[RECORDS FOR PROCESSING]
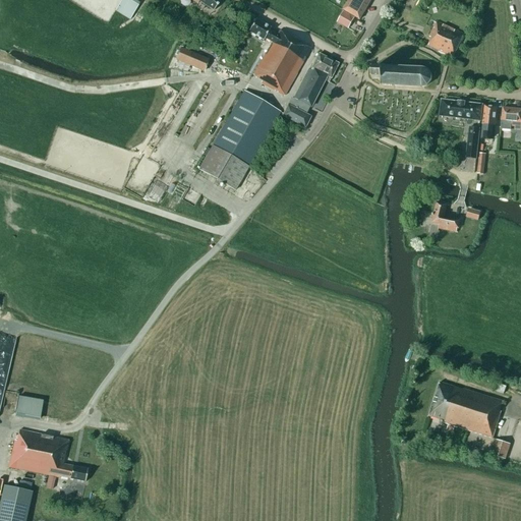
[(140,4),(133,0),(121,0),(115,12),(130,21),(140,4)]
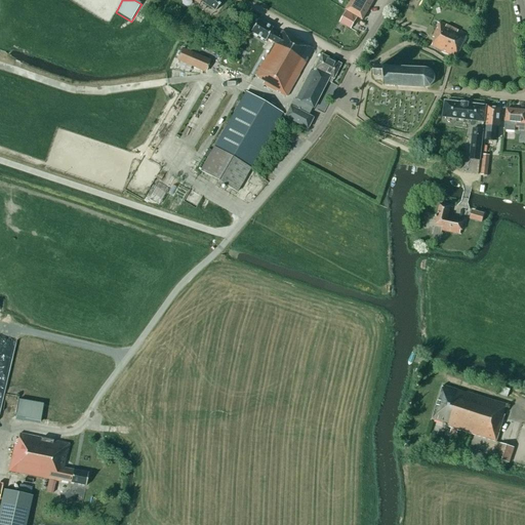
[(192,0),(199,4),(200,2),(214,11),(221,1),(220,0),(192,0)]
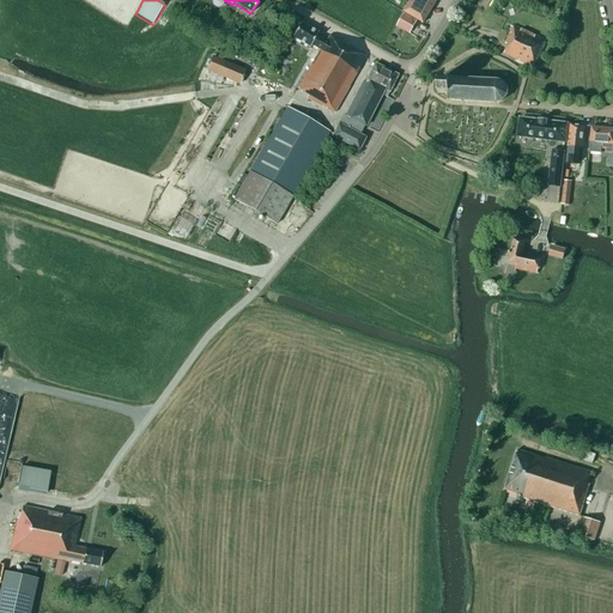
[(411,0),(404,13),(424,24),(437,0),(411,0)]
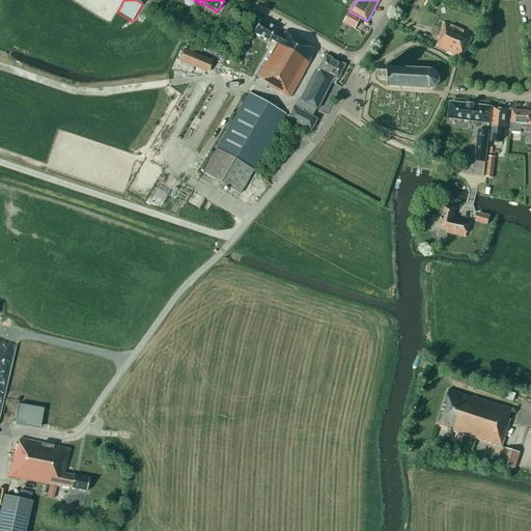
[(231,16),(224,12),(219,22),(225,26),(231,16)]
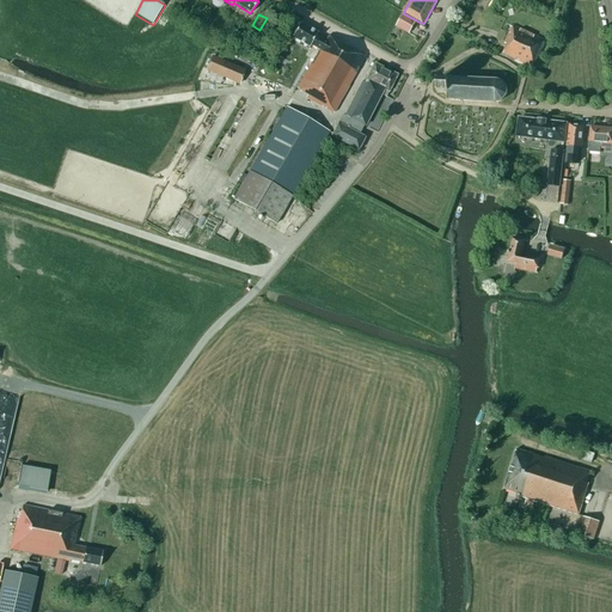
[(403,14),(398,23),(408,28),(412,19),(403,14)]
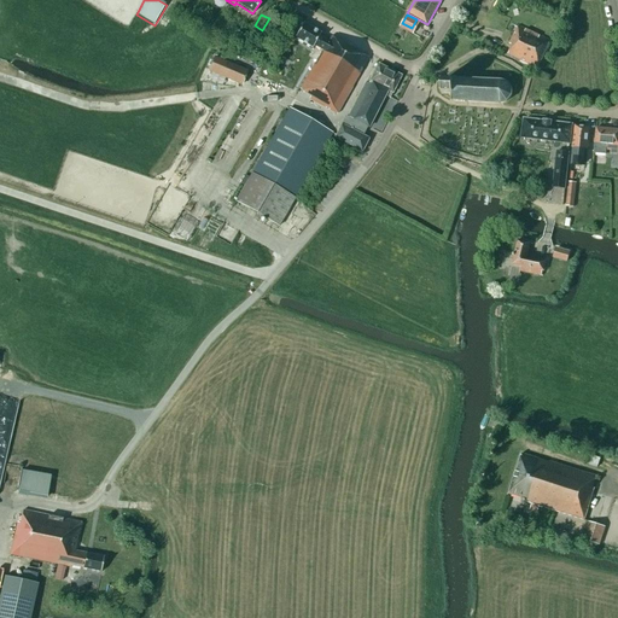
[(301,89),(312,95),(309,99),(337,115),(369,58),(331,36),(328,41),(320,36),(321,34),(303,24),(295,39),(297,40),(298,41),(302,44),(304,44),(313,48),(314,46),(322,51),(301,89)]
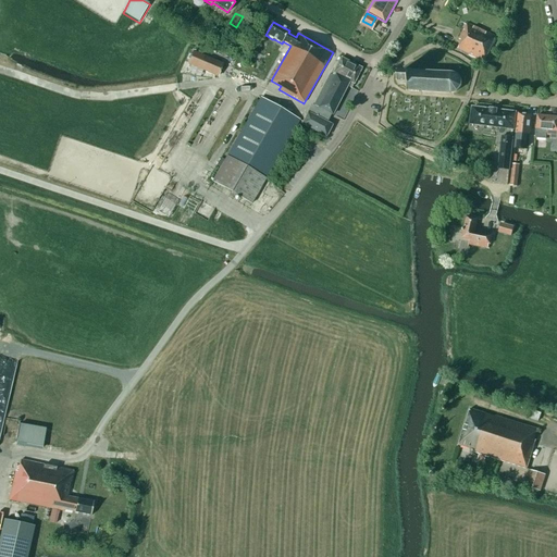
[(459,39),(461,40),(458,49),(485,61),(496,37),(468,24),(459,39)]
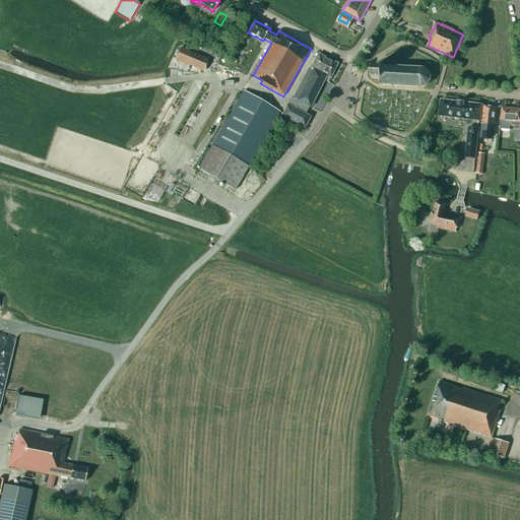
[(208,59),(181,49),(176,60),(203,71),(208,59)]
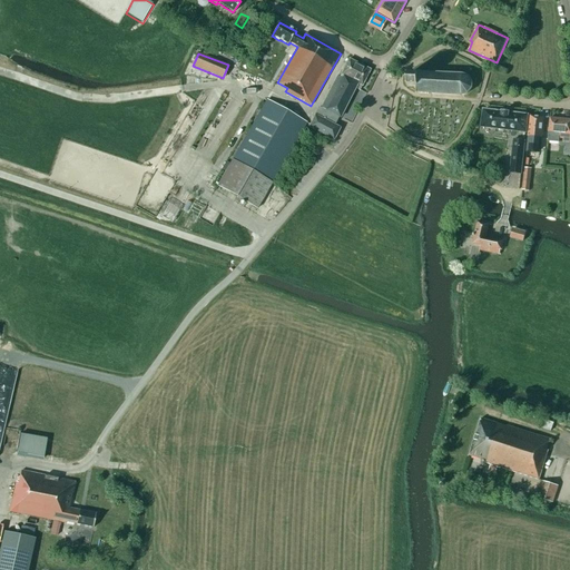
[(340,79),(355,87),(354,88),(355,88),(360,90),(370,70),(349,60),(340,78),(340,79)]
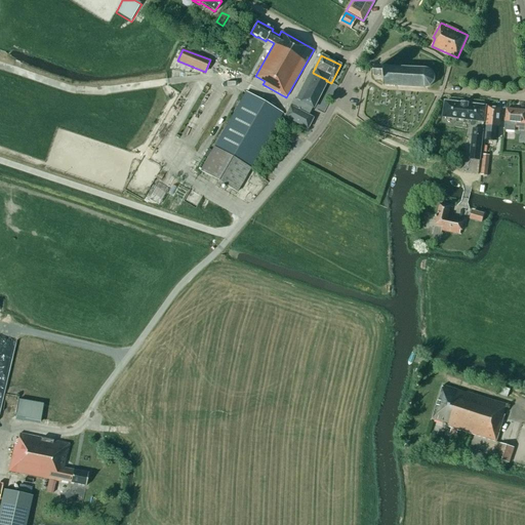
[(433,83),(433,82),(433,81),(434,80),(434,78),(434,77),(434,76),(433,74),(432,72),(431,71),(430,71),(429,70),(428,69),(426,69),(423,69),(423,68),(384,66),(384,70),(375,70),(374,80),(382,80),(382,86),(423,88),(426,88),(427,87),(428,87),(429,87),(430,86),(431,85),(432,84),(433,83)]
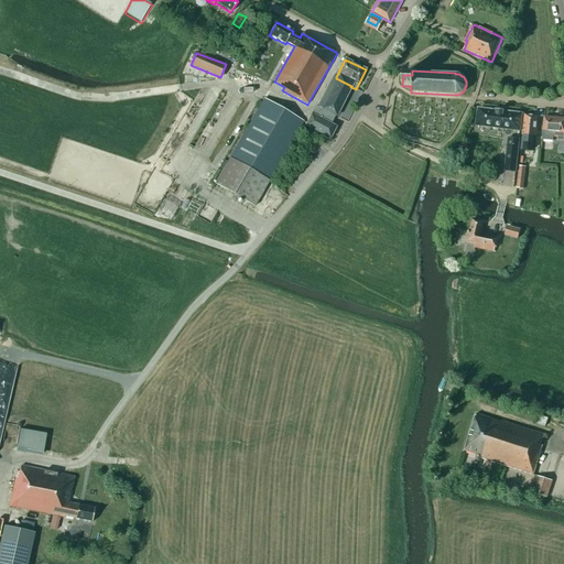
[(336,117),(351,87),(350,87),(351,86),(336,78),(336,77),(334,76),(317,108),(315,107),(311,116),(305,127),(331,139),(336,128),(331,126),(335,117),(336,117)]
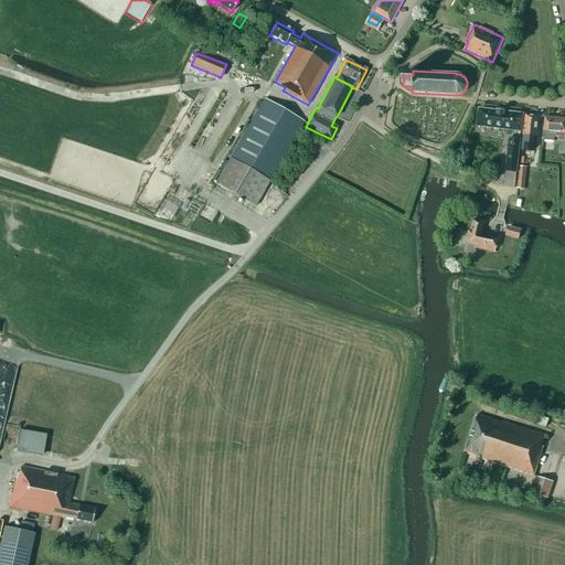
[(265,99),(216,184),(255,206),(305,121),(265,99)]
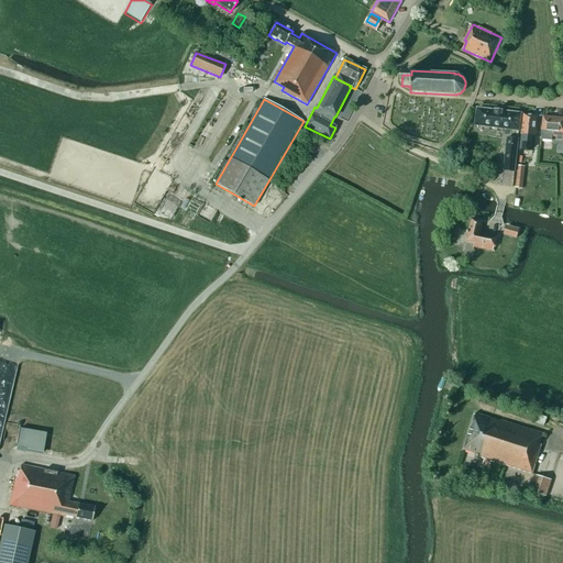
[(521,114),(477,109),(475,125),(519,131),(521,114)]
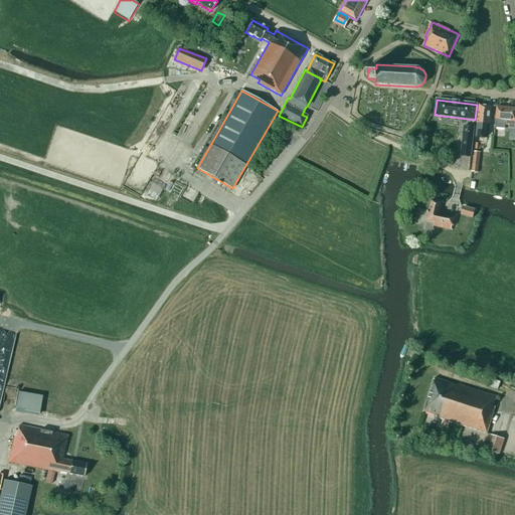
[(476,134),(483,135),(484,124),(489,125),(491,107),(479,106),(476,134)]
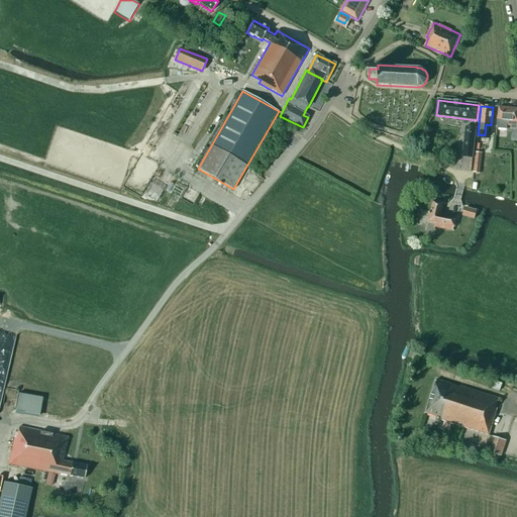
[(511,126),(511,128),(516,129),(516,126),(516,108),(499,107),(497,128),(507,129),(507,126),(511,126)]
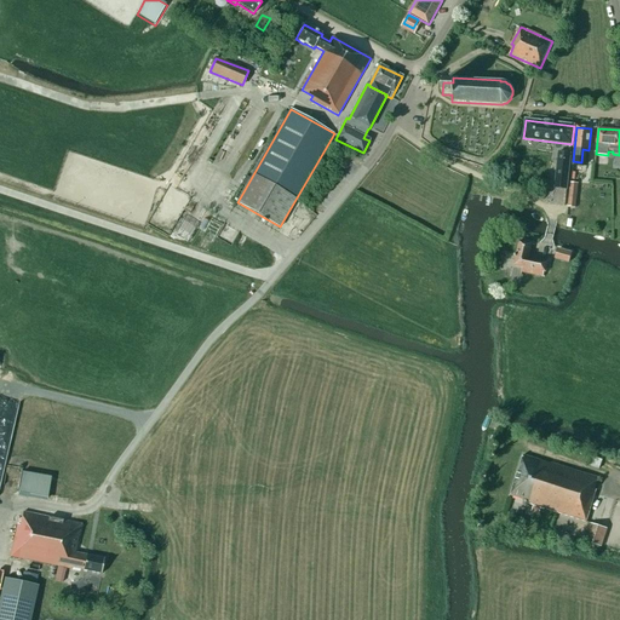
[(558,153),(555,189),(567,190),(570,154),(558,153)]
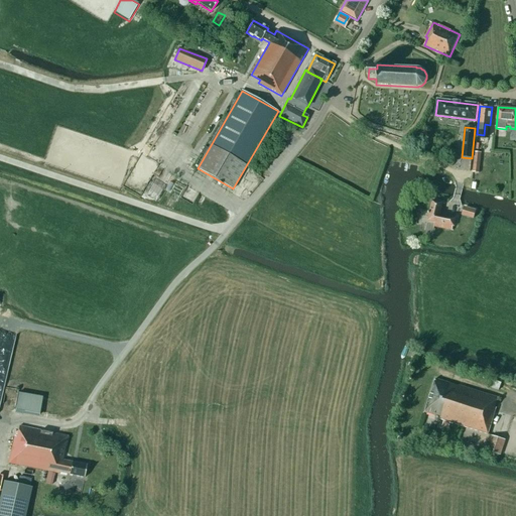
[(481,152),(475,152),(472,172),(479,173),(481,152)]
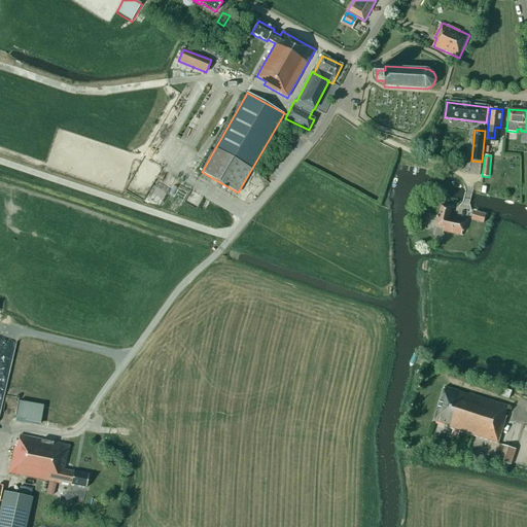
[(443,232),(461,237),(462,233),(463,233),(465,223),(449,219),(452,208),(442,205),(437,226),(444,227),(443,232)]
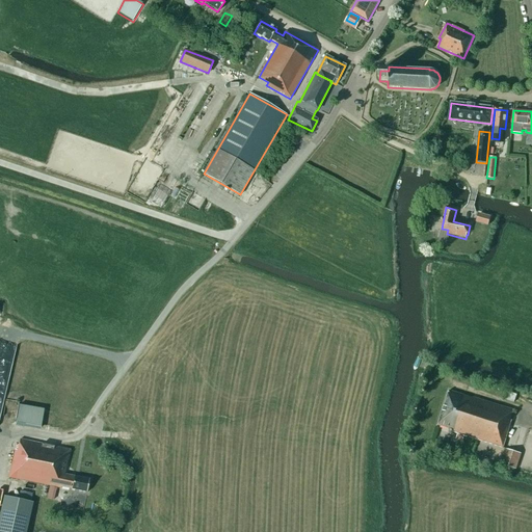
[(488,225),(490,217),(478,213),(476,222),(488,225)]
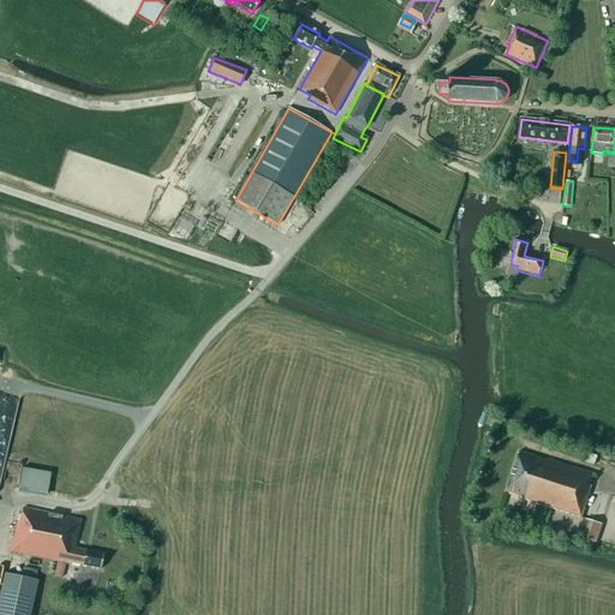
[(524,501),(581,519),(592,487),(590,487),(593,475),(547,460),(519,452),(507,493),(525,499),(524,501)]
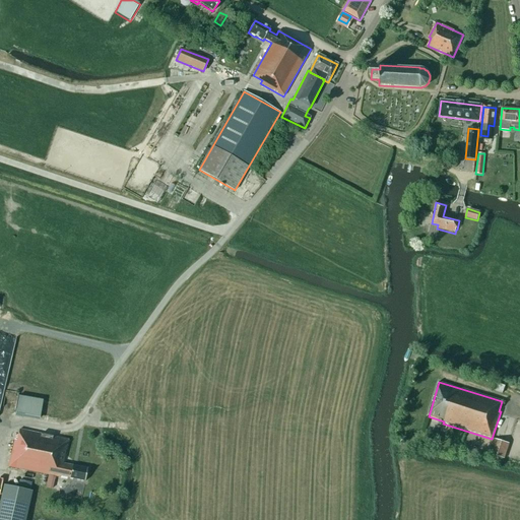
[(19,396),(15,415),(40,420),(43,400),(19,396)]
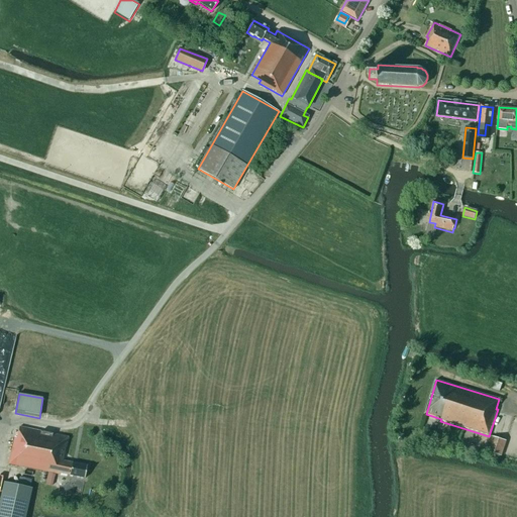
[(38,431),(19,427),(17,437),(15,437),(9,463),(60,475),(60,474),(85,479),(87,467),(63,461),(68,437),(54,434),(55,429),(39,426),(38,431)]
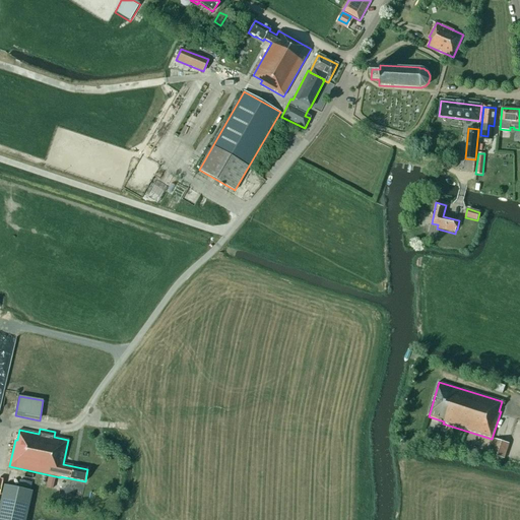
[(491,455),(490,460),(497,462),(499,457),(505,459),(510,444),(495,440),(491,455)]
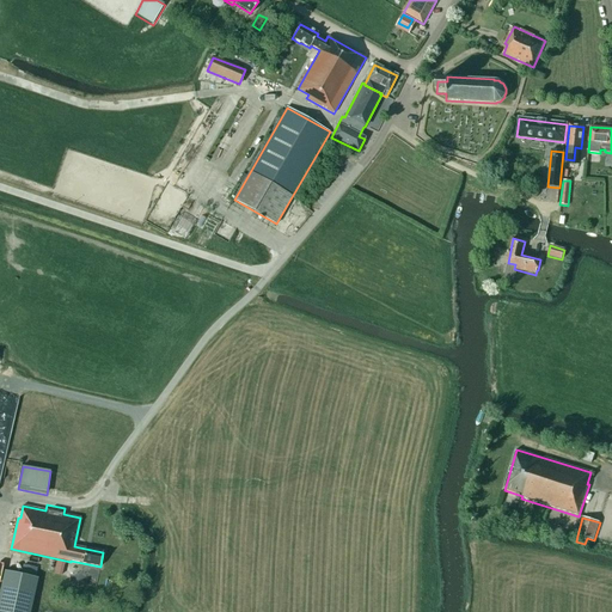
[(0,611),(30,611),(38,577),(4,570),(0,585),(0,611)]
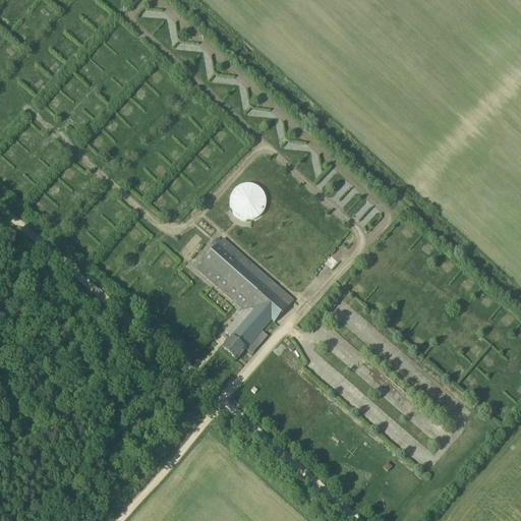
[(164,26),(166,38),(175,36),(174,25),(164,26)]
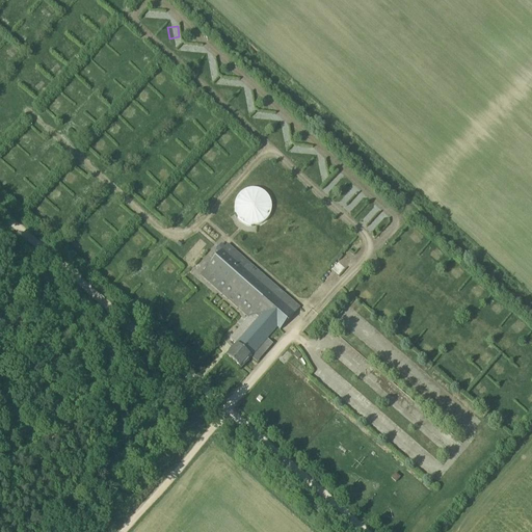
[(82,37),(88,43),(94,37),(87,31),(82,37)]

[EXERCISE DESCRIPTION]
Give back the entries verbatim. Do not include any picture.

[WRITTEN SOLUTION]
[(140,4),(133,0),(121,0),(115,12),(130,21),(140,4)]
[(192,0),(199,4),(200,2),(214,11),(221,1),(220,0),(192,0)]
[(411,0),(404,13),(424,24),(437,0),(411,0)]
[(231,16),(224,12),(219,22),(225,26),(231,16)]
[(403,14),(398,23),(408,28),(412,19),(403,14)]
[(301,89),(312,95),(309,99),(337,115),(369,58),(331,36),(328,41),(320,36),(321,34),(303,24),(295,39),(297,40),(298,41),(302,44),(304,44),(313,48),(314,46),(322,51),(301,89)]
[(459,39),(461,40),(458,49),(485,61),(496,37),(468,24),(459,39)]
[(208,59),(181,49),(176,60),(203,71),(208,59)]
[(340,79),(355,87),(354,88),(355,88),(360,90),(370,70),(349,60),(340,78),(340,79)]
[(433,83),(433,82),(433,81),(434,80),(434,78),(434,77),(434,76),(433,74),(432,72),(431,71),(430,71),(429,70),(428,69),(426,69),(423,69),(423,68),(384,66),(384,70),(375,70),(374,80),(382,80),(382,86),(423,88),(426,88),(427,87),(428,87),(429,87),(430,86),(431,85),(432,84),(433,83)]
[(336,117),(351,87),(350,87),(351,86),(336,78),(336,77),(334,76),(317,108),(315,107),(311,116),(305,127),(331,139),(336,128),(331,126),(335,117),(336,117)]
[(265,99),(216,184),(255,206),(305,121),(265,99)]
[(521,114),(477,109),(475,125),(519,131),(521,114)]
[(476,134),(483,135),(484,124),(489,125),(491,107),(479,106),(476,134)]
[(511,126),(511,128),(516,129),(516,126),(516,108),(499,107),(497,128),(507,129),(507,126),(511,126)]
[(558,153),(555,189),(567,190),(570,154),(558,153)]
[(481,152),(475,152),(472,172),(479,173),(481,152)]
[(443,232),(461,237),(462,233),(463,233),(465,223),(449,219),(452,208),(442,205),(437,226),(444,227),(443,232)]
[(488,225),(490,217),(478,213),(476,222),(488,225)]
[(524,501),(581,519),(592,487),(590,487),(593,475),(547,460),(519,452),(507,493),(525,499),(524,501)]
[(19,396),(15,415),(40,420),(43,400),(19,396)]
[(38,431),(19,427),(17,437),(15,437),(9,463),(60,475),(60,474),(85,479),(87,467),(63,461),(68,437),(54,434),(55,429),(39,426),(38,431)]
[(491,455),(490,460),(497,462),(499,457),(505,459),(510,444),(495,440),(491,455)]
[(0,611),(30,611),(38,577),(4,570),(0,585),(0,611)]
[(164,26),(166,38),(175,36),(174,25),(164,26)]
[(82,37),(88,43),(94,37),(87,31),(82,37)]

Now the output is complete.